(DATA TO PROCESS Opens)

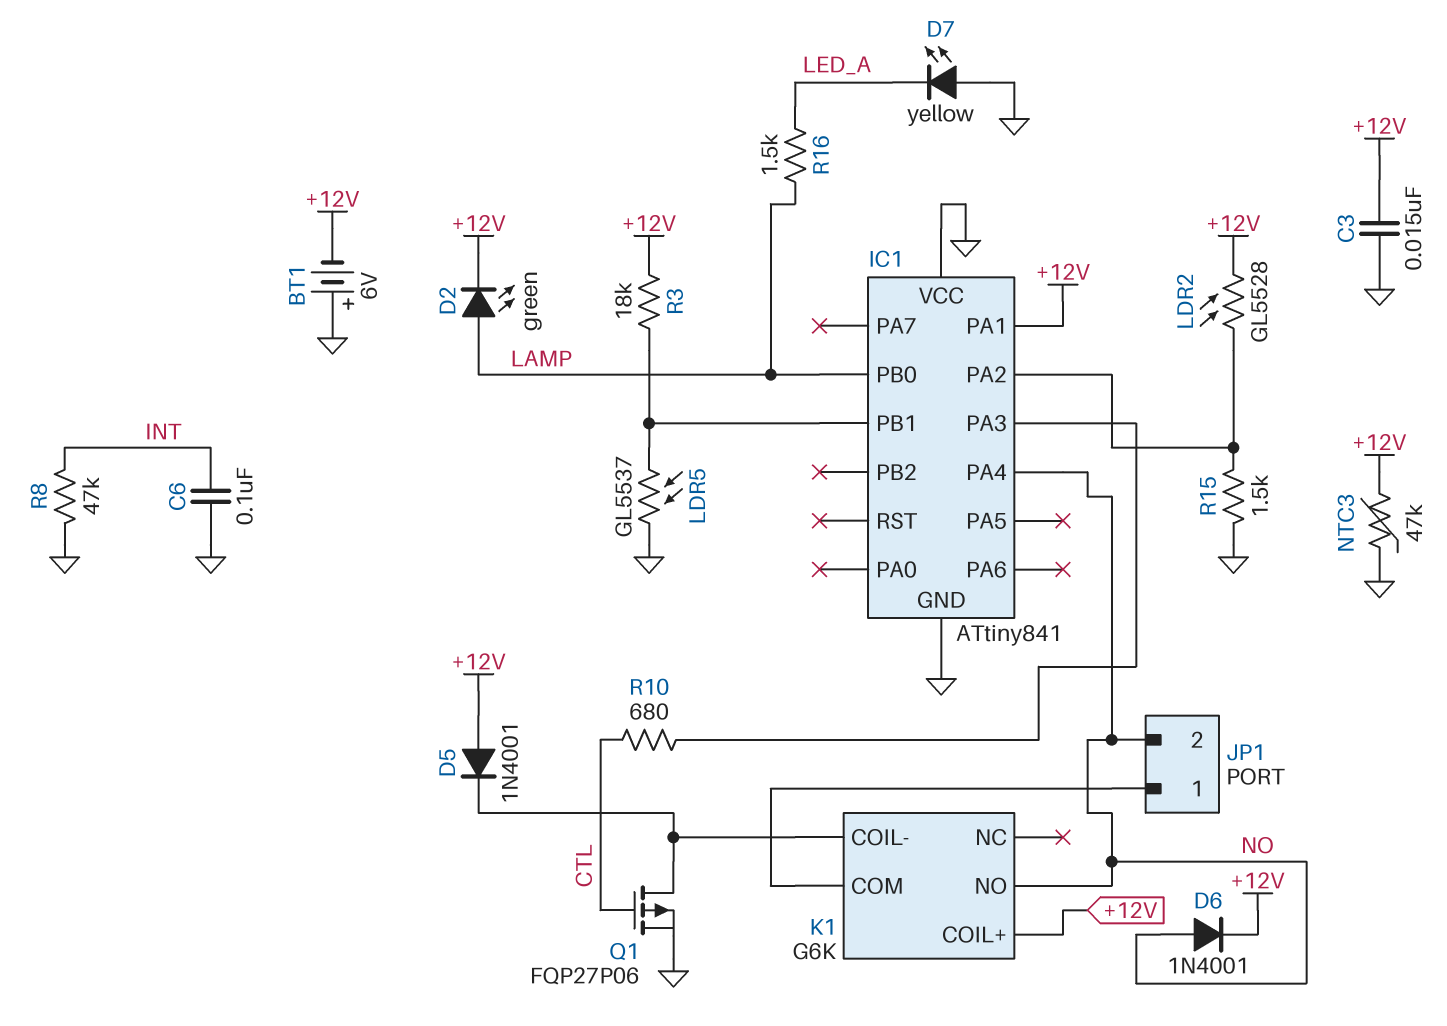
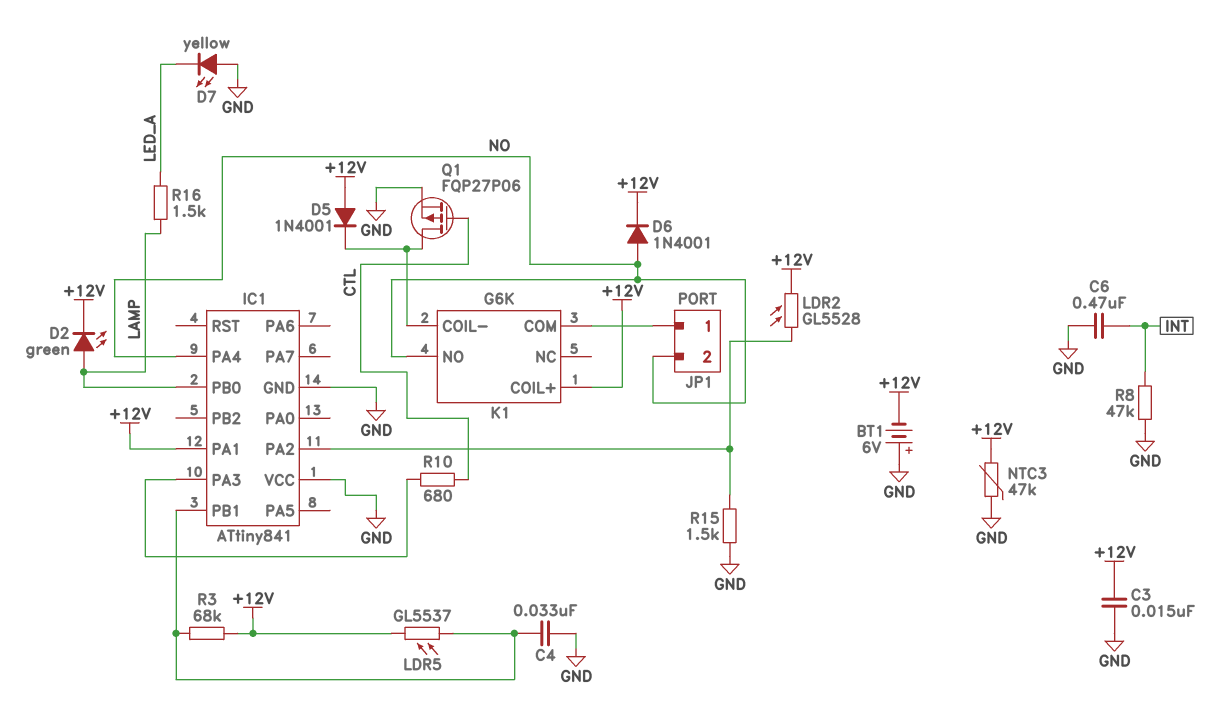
C4: none -> 33nF (GND, IC1/PB1)
C6: 100nF (GND, INT) -> 470nF (GND, INT)
LDR5: GL5537 (GND, IC1/PB1) -> GL5537 (+12V, IC1/PB1)
R3: 18k (+12V, IC1/PB1) -> 68k (+12V, IC1/PB1)

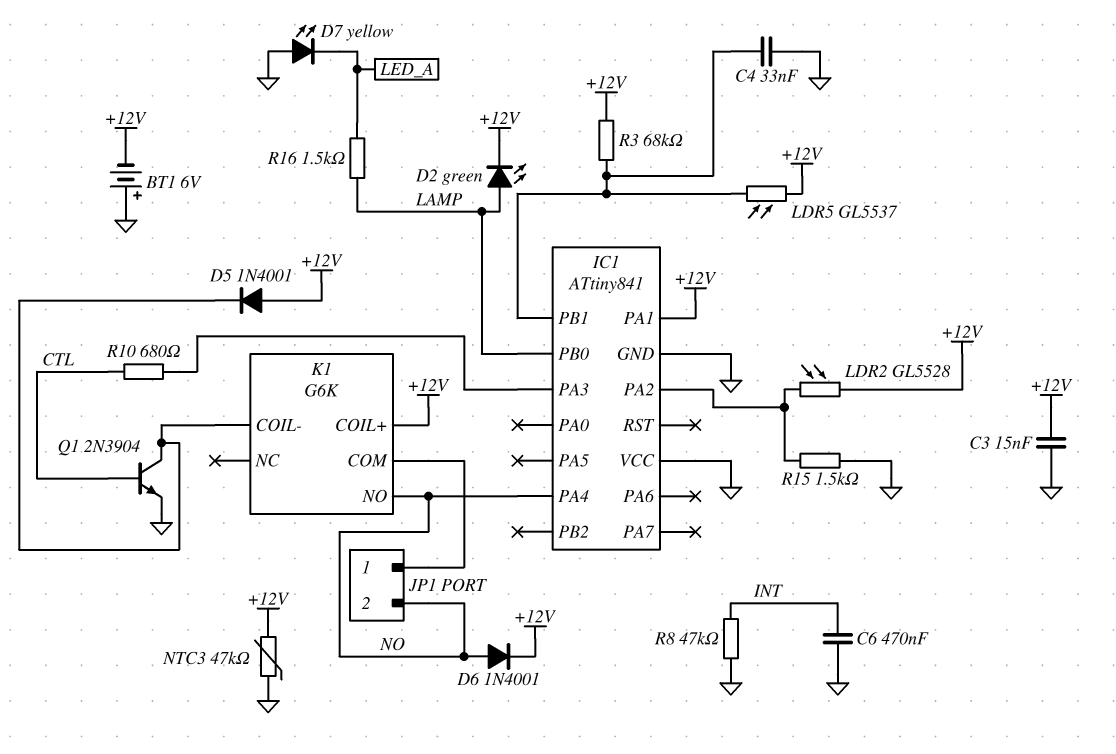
Q1: PMOS FQP27P06 (G CTL, D K1/COIL-, S GND) -> NPN 2N3904 (B CTL, C K1/COIL-, E GND)

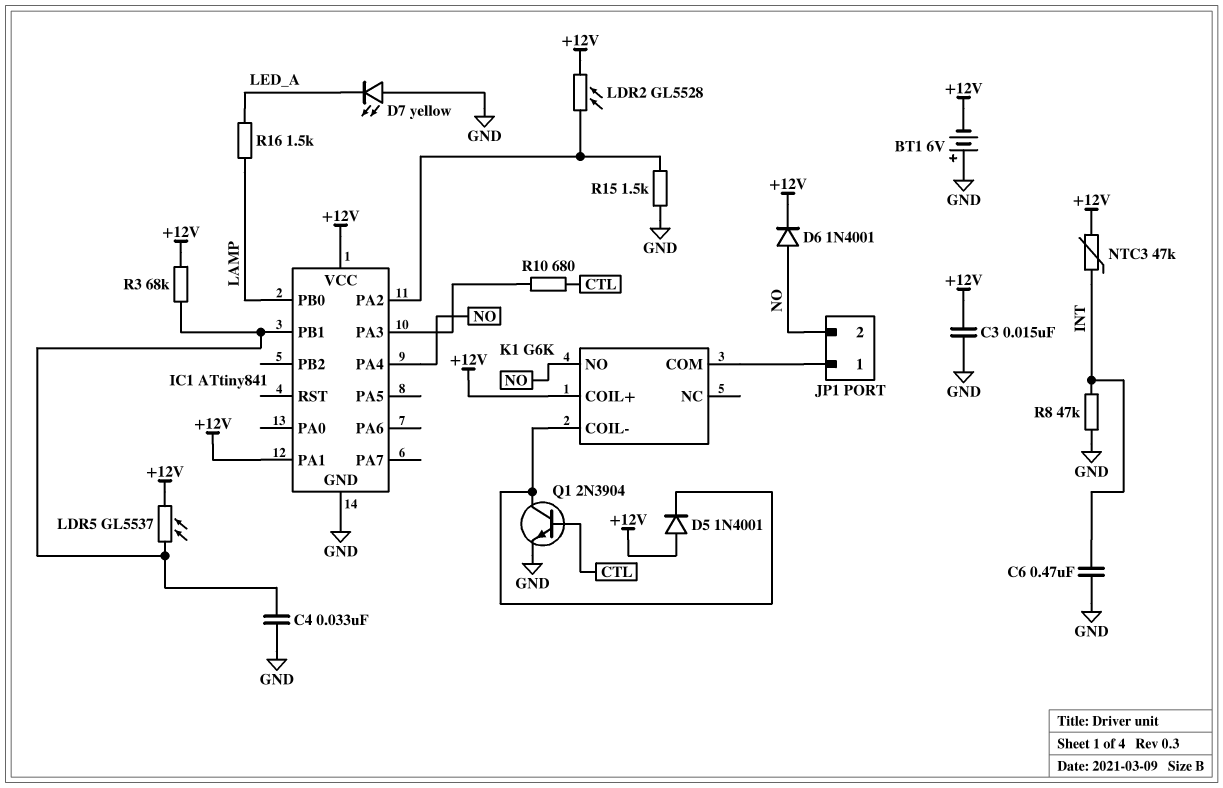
D2: LED green (A LAMP, K +12V) -> none
IC1 pin VCC: GND -> +12V
NTC3: 47k (+12V, GND) -> 47k (+12V, INT)

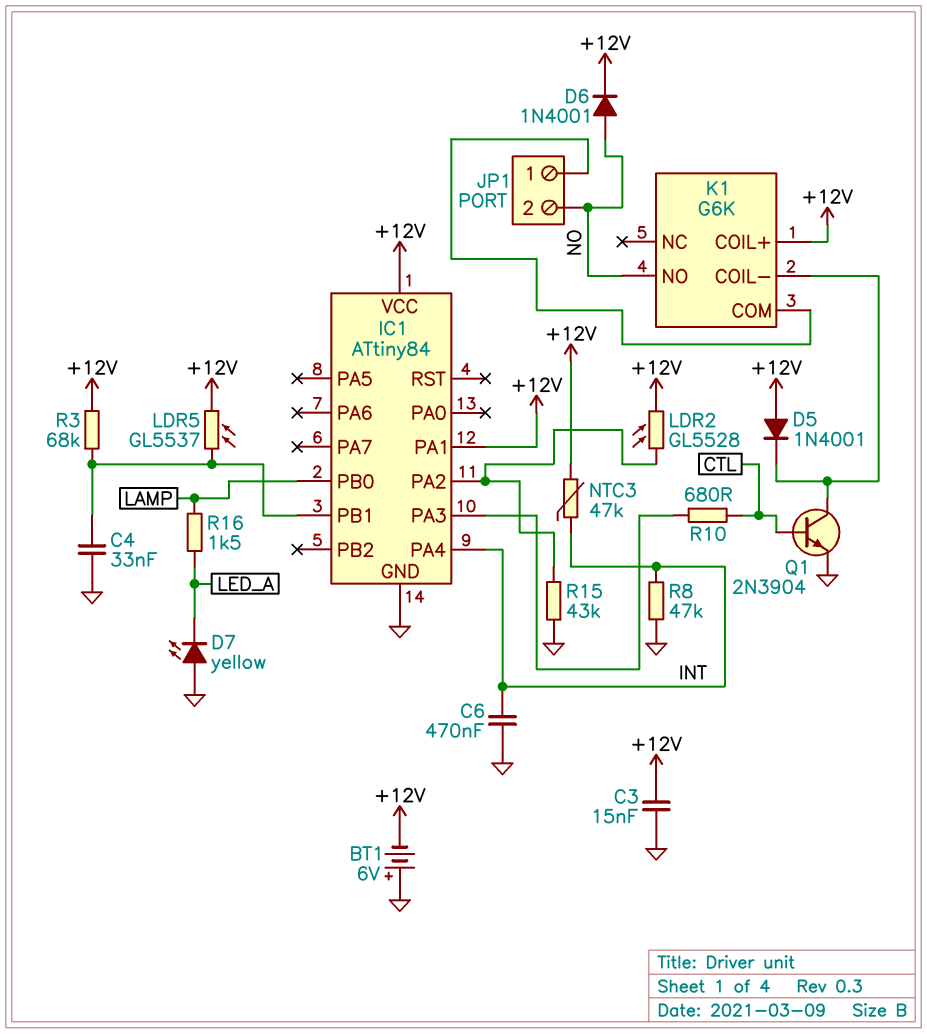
IC1: ATtiny841 -> ATtiny84
IC1 pin PA4: NO -> INT
R15: 1.5k (GND, IC1/PA2) -> 43k (GND, IC1/PA2)

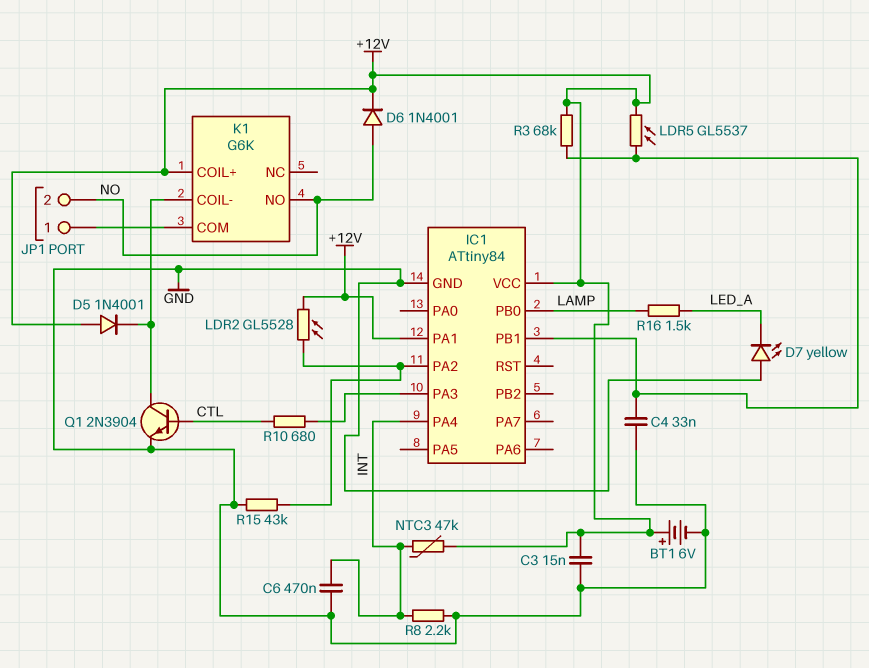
BT1: 6V (plus GND, minus +12V) -> 6V (plus +12V, minus GND)
R8: 47k (GND, INT) -> 2.2k (GND, INT)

(DATA TO PROCESS Closes)

TASK ITEM.
Beginning at the line that contains "NTC3: 47k (+12V, GND) -> 47k (+12V, INT)", retype each line of the data above through the very last one. Do not retype the pictures.

REPLY TO THE TASK.
NTC3: 47k (+12V, GND) -> 47k (+12V, INT)

IC1: ATtiny841 -> ATtiny84
IC1 pin PA4: NO -> INT
R15: 1.5k (GND, IC1/PA2) -> 43k (GND, IC1/PA2)

BT1: 6V (plus GND, minus +12V) -> 6V (plus +12V, minus GND)
R8: 47k (GND, INT) -> 2.2k (GND, INT)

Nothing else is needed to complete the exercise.